[Records from a data collection]
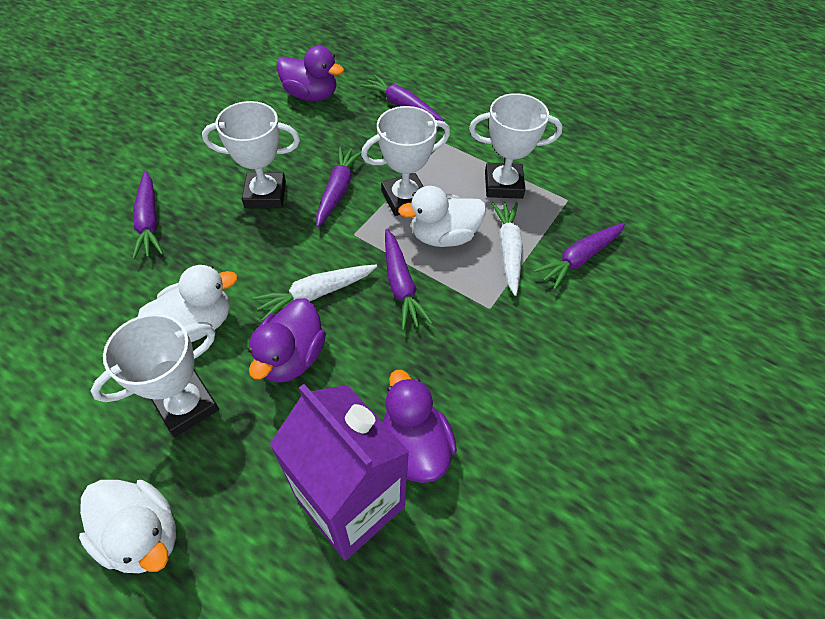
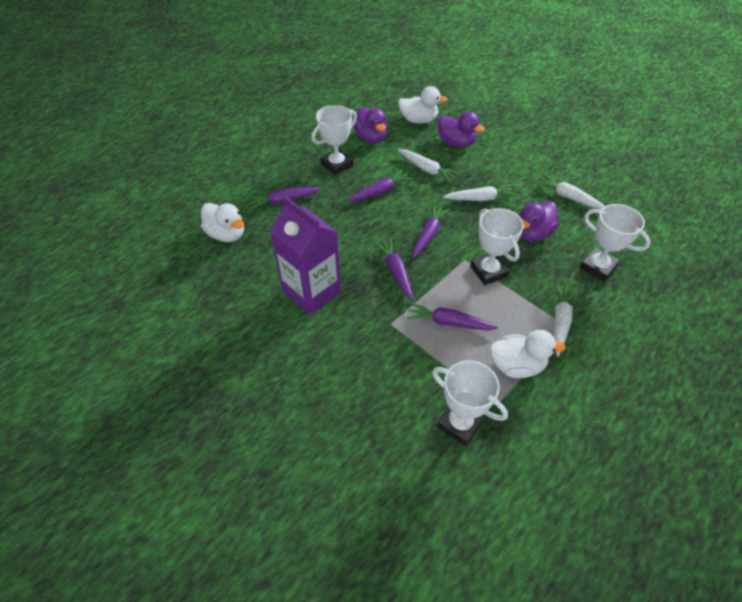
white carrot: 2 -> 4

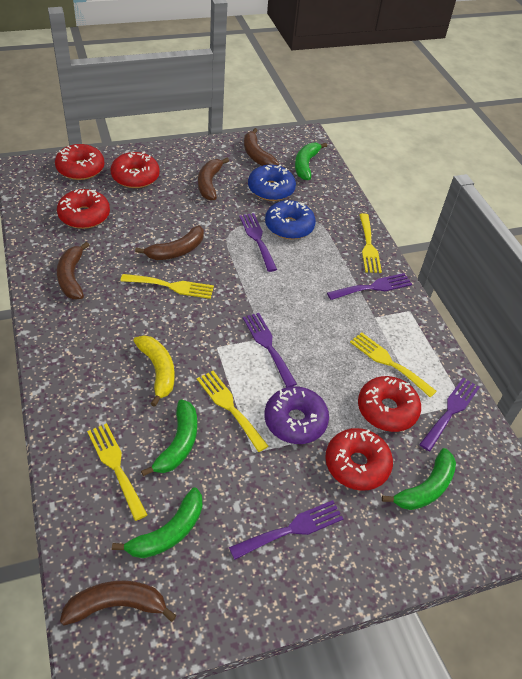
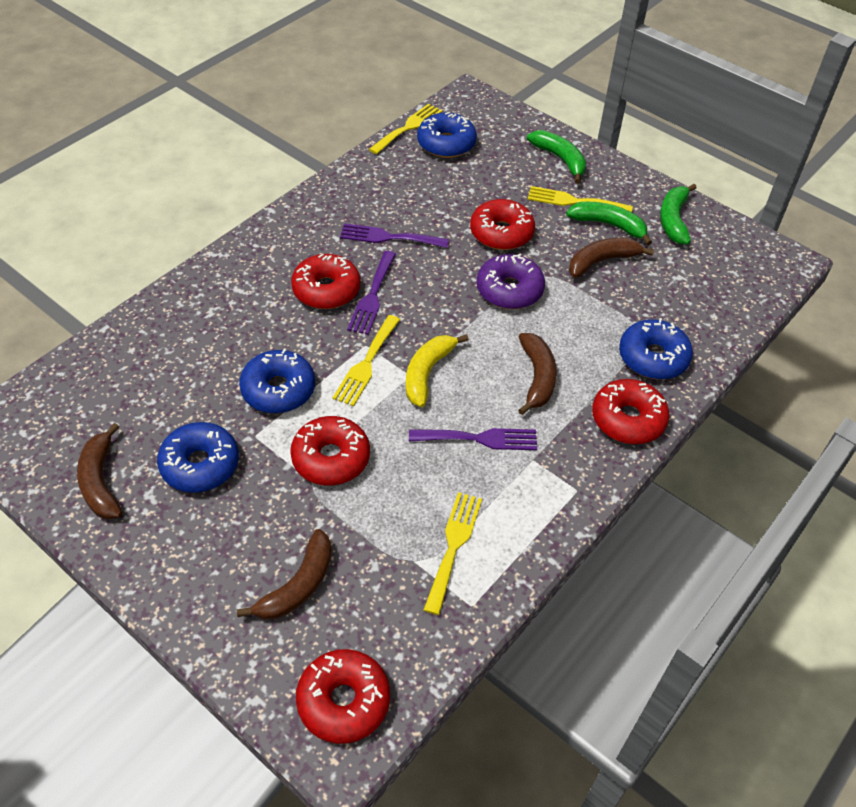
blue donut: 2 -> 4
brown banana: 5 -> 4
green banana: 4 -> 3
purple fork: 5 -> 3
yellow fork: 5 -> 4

_HOW TO COMPLETE THIS TASK_
Exactly as written, print each entry, leaving all pictures out.

_SOLVED PROBLEM_
white carrot: 2 -> 4

blue donut: 2 -> 4
brown banana: 5 -> 4
green banana: 4 -> 3
purple fork: 5 -> 3
yellow fork: 5 -> 4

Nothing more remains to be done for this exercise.